(Stored data entries)
+++

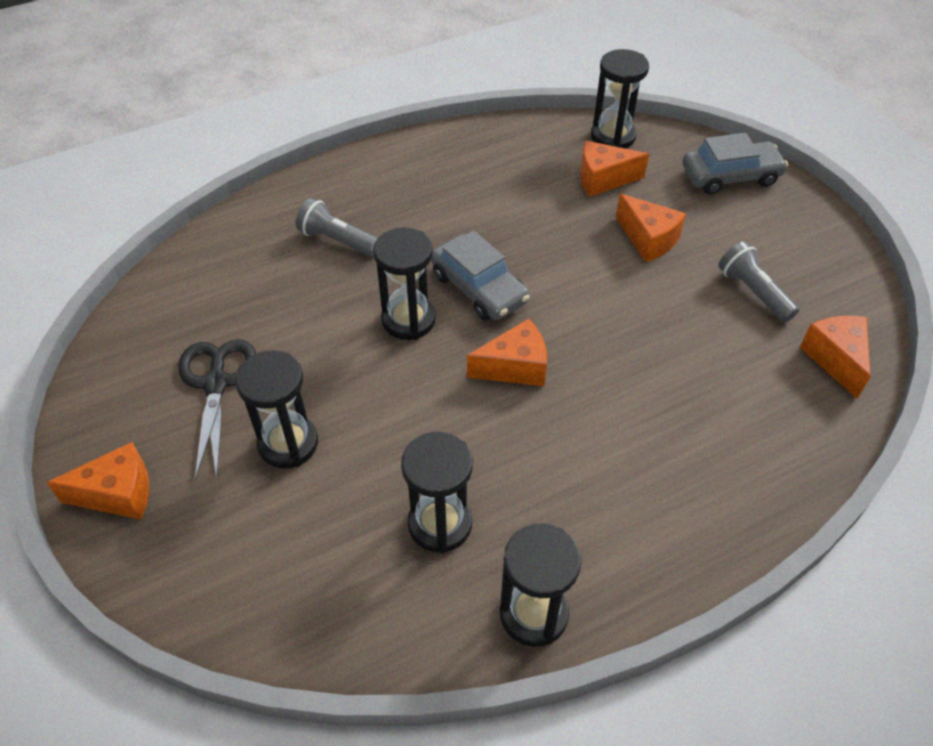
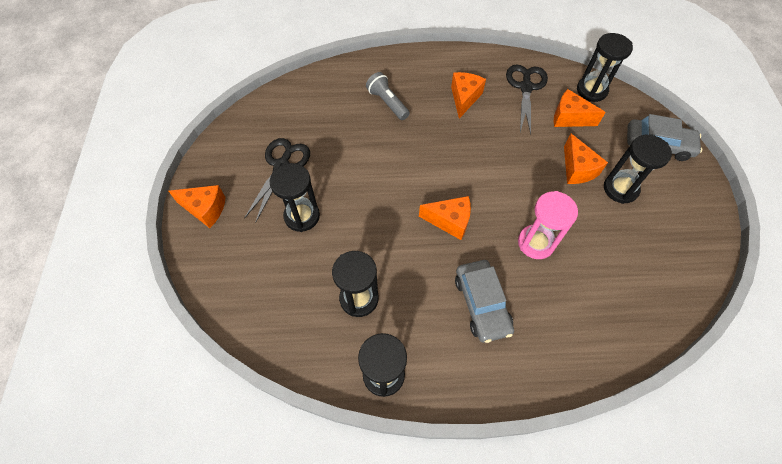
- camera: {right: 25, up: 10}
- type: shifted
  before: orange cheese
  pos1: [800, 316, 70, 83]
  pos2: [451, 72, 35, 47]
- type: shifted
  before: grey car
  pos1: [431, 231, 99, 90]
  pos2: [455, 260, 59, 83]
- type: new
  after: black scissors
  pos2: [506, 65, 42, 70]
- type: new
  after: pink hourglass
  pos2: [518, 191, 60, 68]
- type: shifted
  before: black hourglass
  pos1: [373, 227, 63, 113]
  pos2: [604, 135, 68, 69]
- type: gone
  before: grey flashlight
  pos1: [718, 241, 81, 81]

+++

Your reply should be one number: the count of lines above that hold the word "hourglass".

2